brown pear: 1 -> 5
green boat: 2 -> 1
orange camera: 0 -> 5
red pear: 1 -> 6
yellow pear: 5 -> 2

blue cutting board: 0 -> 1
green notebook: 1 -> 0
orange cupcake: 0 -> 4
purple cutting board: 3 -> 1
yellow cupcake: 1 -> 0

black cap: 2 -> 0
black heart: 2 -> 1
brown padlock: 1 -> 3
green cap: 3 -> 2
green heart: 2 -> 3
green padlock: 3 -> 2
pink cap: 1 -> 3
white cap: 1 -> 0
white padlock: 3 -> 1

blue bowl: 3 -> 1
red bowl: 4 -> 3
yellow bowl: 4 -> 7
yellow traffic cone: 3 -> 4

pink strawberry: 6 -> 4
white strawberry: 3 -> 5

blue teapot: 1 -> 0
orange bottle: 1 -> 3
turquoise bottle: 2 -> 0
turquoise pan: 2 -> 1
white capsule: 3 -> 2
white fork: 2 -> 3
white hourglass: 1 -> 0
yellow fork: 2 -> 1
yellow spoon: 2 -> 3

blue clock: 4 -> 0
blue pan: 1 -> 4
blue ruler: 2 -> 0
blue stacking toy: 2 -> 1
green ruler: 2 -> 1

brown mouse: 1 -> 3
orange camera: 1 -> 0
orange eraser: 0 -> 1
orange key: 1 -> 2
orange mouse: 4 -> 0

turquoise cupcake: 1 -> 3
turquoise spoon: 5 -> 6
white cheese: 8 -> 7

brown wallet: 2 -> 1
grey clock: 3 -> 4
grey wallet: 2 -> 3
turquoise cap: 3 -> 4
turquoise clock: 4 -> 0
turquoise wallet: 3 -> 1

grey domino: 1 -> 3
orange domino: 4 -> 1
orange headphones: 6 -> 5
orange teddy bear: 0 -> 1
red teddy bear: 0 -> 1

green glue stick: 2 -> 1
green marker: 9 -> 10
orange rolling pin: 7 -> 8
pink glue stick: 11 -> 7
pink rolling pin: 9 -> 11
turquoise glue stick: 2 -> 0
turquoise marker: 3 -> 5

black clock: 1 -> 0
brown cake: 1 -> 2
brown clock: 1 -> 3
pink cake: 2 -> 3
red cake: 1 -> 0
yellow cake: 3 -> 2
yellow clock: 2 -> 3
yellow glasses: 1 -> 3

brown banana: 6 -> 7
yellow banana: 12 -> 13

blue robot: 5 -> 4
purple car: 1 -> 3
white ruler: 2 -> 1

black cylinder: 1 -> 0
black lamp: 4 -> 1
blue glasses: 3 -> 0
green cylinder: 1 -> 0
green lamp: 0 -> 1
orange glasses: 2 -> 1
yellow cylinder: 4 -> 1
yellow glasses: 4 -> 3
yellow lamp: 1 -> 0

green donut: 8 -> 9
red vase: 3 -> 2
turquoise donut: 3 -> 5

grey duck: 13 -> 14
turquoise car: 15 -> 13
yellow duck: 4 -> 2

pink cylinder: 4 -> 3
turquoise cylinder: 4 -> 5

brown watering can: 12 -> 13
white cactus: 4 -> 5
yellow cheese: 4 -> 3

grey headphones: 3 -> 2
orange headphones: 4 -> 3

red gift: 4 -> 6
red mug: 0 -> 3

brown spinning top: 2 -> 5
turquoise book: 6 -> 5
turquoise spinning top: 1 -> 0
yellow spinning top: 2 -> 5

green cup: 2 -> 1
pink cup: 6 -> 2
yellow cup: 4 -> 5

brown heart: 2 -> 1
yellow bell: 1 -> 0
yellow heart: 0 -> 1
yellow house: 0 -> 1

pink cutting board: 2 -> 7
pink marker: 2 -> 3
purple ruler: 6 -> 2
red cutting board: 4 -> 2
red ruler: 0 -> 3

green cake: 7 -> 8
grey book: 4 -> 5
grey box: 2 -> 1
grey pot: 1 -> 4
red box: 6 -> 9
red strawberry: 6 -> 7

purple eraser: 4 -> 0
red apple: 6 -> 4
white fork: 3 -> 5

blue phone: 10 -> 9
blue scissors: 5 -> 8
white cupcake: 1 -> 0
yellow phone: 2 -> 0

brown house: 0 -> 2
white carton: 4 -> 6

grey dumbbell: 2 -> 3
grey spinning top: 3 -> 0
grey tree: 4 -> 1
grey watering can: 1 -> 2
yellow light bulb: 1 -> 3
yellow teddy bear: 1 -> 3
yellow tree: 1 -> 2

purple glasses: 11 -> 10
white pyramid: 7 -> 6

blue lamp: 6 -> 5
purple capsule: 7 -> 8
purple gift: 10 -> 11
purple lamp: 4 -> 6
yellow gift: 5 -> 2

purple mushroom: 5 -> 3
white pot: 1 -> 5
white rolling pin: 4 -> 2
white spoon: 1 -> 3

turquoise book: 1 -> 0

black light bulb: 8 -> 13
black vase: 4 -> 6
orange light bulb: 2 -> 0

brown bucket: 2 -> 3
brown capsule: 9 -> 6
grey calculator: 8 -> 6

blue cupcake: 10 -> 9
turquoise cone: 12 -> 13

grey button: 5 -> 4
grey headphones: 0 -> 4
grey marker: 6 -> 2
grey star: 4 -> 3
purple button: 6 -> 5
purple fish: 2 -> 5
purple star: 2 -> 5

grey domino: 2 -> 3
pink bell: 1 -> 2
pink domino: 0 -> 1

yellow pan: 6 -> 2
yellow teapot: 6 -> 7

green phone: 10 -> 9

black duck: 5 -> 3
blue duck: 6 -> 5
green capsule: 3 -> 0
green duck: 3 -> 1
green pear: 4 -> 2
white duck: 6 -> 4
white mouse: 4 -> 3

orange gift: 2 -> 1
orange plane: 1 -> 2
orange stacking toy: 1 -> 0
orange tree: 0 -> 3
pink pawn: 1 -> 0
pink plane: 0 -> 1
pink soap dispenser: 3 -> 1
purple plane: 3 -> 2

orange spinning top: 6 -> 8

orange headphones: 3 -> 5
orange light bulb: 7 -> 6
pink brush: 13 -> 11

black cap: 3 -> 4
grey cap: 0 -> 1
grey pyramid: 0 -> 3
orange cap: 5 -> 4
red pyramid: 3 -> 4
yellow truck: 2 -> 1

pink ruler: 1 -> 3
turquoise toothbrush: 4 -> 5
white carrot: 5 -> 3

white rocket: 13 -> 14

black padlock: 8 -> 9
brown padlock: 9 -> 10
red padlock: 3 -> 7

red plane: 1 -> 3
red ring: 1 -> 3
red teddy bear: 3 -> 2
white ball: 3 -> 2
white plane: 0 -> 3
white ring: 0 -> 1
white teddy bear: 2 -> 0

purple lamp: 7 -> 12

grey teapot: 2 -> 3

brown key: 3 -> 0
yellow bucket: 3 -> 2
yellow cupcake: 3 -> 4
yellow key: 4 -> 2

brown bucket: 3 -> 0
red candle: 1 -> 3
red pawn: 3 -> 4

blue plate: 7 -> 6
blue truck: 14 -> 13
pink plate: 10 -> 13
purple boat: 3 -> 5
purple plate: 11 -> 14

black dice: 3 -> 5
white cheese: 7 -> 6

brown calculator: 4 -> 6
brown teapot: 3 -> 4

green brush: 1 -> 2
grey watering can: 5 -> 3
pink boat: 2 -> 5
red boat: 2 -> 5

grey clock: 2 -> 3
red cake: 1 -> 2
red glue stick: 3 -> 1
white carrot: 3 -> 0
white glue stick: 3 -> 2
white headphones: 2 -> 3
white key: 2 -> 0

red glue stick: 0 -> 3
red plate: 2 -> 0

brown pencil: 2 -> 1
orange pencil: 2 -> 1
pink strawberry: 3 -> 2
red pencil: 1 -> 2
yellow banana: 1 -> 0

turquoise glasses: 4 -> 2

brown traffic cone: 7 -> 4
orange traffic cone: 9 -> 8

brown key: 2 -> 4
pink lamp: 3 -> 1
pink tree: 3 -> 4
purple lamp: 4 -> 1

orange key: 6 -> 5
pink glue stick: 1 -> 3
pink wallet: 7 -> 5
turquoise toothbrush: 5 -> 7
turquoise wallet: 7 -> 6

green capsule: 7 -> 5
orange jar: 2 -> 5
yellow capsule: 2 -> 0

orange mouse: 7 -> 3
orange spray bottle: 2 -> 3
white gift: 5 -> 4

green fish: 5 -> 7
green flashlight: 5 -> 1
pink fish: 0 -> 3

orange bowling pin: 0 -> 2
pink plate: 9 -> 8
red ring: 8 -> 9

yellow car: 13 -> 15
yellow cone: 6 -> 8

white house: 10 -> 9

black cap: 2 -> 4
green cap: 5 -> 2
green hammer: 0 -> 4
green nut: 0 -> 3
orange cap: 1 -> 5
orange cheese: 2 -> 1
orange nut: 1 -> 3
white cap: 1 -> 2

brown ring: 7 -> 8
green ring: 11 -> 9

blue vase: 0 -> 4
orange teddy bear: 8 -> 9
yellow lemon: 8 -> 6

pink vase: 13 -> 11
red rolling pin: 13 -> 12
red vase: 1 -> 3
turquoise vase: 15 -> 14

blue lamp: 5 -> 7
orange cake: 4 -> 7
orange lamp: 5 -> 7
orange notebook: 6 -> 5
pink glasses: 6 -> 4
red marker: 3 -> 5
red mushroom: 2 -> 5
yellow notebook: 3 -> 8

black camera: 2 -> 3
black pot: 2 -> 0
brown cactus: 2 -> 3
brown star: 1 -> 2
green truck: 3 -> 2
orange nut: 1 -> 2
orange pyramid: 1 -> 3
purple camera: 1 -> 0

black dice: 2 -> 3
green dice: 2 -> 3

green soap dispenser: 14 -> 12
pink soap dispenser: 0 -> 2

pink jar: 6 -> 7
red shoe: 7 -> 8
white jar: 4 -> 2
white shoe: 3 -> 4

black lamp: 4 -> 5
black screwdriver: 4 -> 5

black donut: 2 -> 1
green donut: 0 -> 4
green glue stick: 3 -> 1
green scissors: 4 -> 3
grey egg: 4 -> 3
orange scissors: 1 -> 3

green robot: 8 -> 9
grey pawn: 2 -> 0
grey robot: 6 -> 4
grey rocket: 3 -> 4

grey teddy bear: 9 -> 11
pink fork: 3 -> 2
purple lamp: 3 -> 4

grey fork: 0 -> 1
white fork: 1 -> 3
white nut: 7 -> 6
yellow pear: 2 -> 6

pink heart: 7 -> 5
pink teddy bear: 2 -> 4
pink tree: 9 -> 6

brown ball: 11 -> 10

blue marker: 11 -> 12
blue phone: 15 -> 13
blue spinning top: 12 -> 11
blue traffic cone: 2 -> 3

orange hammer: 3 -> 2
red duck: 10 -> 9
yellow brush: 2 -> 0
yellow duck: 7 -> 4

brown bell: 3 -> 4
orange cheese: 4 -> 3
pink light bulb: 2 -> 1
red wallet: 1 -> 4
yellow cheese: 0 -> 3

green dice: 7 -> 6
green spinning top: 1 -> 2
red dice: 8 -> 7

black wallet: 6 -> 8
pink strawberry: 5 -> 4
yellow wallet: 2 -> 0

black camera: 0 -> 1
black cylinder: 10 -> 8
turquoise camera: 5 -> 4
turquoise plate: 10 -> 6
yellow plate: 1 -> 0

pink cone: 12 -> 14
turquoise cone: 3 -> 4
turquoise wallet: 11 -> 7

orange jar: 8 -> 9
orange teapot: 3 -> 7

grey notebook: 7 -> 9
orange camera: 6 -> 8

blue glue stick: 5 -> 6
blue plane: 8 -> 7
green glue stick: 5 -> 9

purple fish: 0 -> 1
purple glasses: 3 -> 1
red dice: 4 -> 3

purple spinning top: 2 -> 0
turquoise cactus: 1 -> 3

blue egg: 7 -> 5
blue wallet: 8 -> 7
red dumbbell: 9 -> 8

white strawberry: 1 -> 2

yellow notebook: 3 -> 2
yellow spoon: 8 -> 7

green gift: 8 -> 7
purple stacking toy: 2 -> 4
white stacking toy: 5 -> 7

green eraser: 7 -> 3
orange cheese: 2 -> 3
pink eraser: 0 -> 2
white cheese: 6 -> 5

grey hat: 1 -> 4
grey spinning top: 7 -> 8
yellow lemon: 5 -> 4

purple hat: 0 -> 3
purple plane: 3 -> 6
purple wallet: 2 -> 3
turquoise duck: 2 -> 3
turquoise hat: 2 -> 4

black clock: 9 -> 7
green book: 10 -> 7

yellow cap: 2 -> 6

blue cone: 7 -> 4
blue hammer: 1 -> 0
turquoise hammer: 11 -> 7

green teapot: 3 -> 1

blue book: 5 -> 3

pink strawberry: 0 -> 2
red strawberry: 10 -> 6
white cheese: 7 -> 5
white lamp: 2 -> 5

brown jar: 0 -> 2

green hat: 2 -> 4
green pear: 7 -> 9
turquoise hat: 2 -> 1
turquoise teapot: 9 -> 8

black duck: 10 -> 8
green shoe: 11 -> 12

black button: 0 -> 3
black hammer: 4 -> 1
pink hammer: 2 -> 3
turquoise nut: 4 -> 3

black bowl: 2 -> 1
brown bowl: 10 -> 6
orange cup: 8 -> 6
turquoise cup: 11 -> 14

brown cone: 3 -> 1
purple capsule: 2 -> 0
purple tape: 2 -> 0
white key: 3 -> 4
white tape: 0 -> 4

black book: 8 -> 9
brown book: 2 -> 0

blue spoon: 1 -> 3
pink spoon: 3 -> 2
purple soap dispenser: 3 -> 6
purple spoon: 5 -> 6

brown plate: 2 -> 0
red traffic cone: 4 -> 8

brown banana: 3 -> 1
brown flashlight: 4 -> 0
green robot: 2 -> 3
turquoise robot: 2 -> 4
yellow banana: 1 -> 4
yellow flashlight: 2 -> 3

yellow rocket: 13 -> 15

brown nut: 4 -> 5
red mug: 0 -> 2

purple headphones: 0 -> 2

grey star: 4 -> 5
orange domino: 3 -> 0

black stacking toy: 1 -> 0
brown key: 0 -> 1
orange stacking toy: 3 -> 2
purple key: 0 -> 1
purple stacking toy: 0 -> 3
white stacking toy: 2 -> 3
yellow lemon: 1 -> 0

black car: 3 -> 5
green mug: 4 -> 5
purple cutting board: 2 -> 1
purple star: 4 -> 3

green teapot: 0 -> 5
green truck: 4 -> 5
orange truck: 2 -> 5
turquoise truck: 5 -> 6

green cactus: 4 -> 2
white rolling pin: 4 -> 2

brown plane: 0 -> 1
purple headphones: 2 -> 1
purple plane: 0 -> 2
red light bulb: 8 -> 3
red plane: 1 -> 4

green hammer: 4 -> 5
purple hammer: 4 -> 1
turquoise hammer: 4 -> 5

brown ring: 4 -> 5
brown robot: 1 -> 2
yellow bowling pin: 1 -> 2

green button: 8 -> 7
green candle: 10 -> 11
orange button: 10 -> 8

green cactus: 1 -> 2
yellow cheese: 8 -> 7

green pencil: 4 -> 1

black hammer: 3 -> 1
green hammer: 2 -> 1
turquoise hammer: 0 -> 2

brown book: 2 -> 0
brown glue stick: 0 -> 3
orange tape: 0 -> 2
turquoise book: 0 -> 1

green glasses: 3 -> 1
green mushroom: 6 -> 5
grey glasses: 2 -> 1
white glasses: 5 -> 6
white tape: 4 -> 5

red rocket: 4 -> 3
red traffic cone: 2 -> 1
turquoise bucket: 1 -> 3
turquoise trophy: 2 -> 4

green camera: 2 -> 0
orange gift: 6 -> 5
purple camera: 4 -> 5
·····
Looking at the data above, return every line from the one with "brown teapot: 3 -> 4" down to the one with "yellow lemon: 8 -> 6", exactly and inclusively.

- _EXERCISE ANSWER_:
brown teapot: 3 -> 4

green brush: 1 -> 2
grey watering can: 5 -> 3
pink boat: 2 -> 5
red boat: 2 -> 5

grey clock: 2 -> 3
red cake: 1 -> 2
red glue stick: 3 -> 1
white carrot: 3 -> 0
white glue stick: 3 -> 2
white headphones: 2 -> 3
white key: 2 -> 0

red glue stick: 0 -> 3
red plate: 2 -> 0

brown pencil: 2 -> 1
orange pencil: 2 -> 1
pink strawberry: 3 -> 2
red pencil: 1 -> 2
yellow banana: 1 -> 0

turquoise glasses: 4 -> 2

brown traffic cone: 7 -> 4
orange traffic cone: 9 -> 8

brown key: 2 -> 4
pink lamp: 3 -> 1
pink tree: 3 -> 4
purple lamp: 4 -> 1

orange key: 6 -> 5
pink glue stick: 1 -> 3
pink wallet: 7 -> 5
turquoise toothbrush: 5 -> 7
turquoise wallet: 7 -> 6

green capsule: 7 -> 5
orange jar: 2 -> 5
yellow capsule: 2 -> 0

orange mouse: 7 -> 3
orange spray bottle: 2 -> 3
white gift: 5 -> 4

green fish: 5 -> 7
green flashlight: 5 -> 1
pink fish: 0 -> 3

orange bowling pin: 0 -> 2
pink plate: 9 -> 8
red ring: 8 -> 9

yellow car: 13 -> 15
yellow cone: 6 -> 8

white house: 10 -> 9

black cap: 2 -> 4
green cap: 5 -> 2
green hammer: 0 -> 4
green nut: 0 -> 3
orange cap: 1 -> 5
orange cheese: 2 -> 1
orange nut: 1 -> 3
white cap: 1 -> 2

brown ring: 7 -> 8
green ring: 11 -> 9

blue vase: 0 -> 4
orange teddy bear: 8 -> 9
yellow lemon: 8 -> 6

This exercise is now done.